- **About this task**:
Reproduce the data below verbatim from the line containing "blue hammer |" through its final line, and produce nothing more.

- **Record extracts**:
——
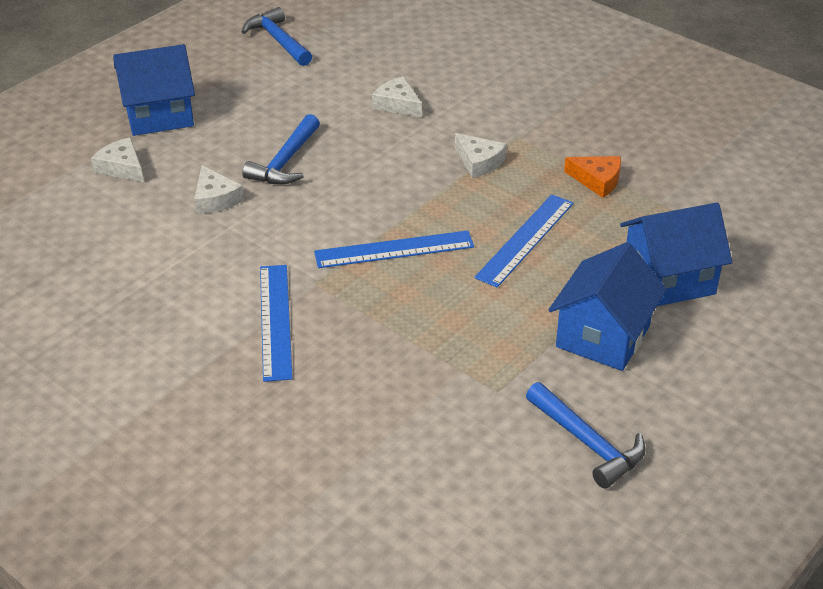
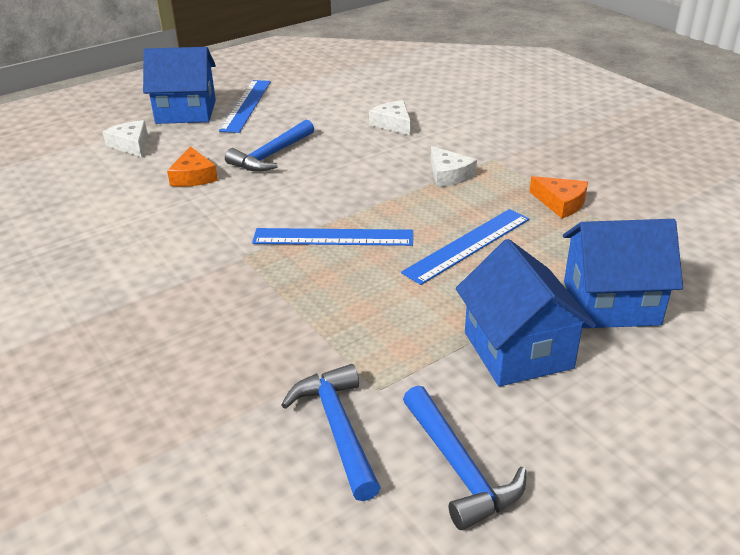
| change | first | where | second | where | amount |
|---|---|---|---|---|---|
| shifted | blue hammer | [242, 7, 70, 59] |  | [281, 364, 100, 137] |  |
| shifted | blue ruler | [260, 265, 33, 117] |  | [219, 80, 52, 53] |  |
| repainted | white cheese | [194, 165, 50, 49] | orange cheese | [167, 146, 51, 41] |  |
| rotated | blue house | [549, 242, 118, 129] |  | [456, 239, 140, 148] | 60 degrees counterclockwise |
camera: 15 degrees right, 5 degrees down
——
- **Expected answer**:
| shifted | blue hammer | [242, 7, 70, 59] |  | [281, 364, 100, 137] |  |
| shifted | blue ruler | [260, 265, 33, 117] |  | [219, 80, 52, 53] |  |
| repainted | white cheese | [194, 165, 50, 49] | orange cheese | [167, 146, 51, 41] |  |
| rotated | blue house | [549, 242, 118, 129] |  | [456, 239, 140, 148] | 60 degrees counterclockwise |
camera: 15 degrees right, 5 degrees down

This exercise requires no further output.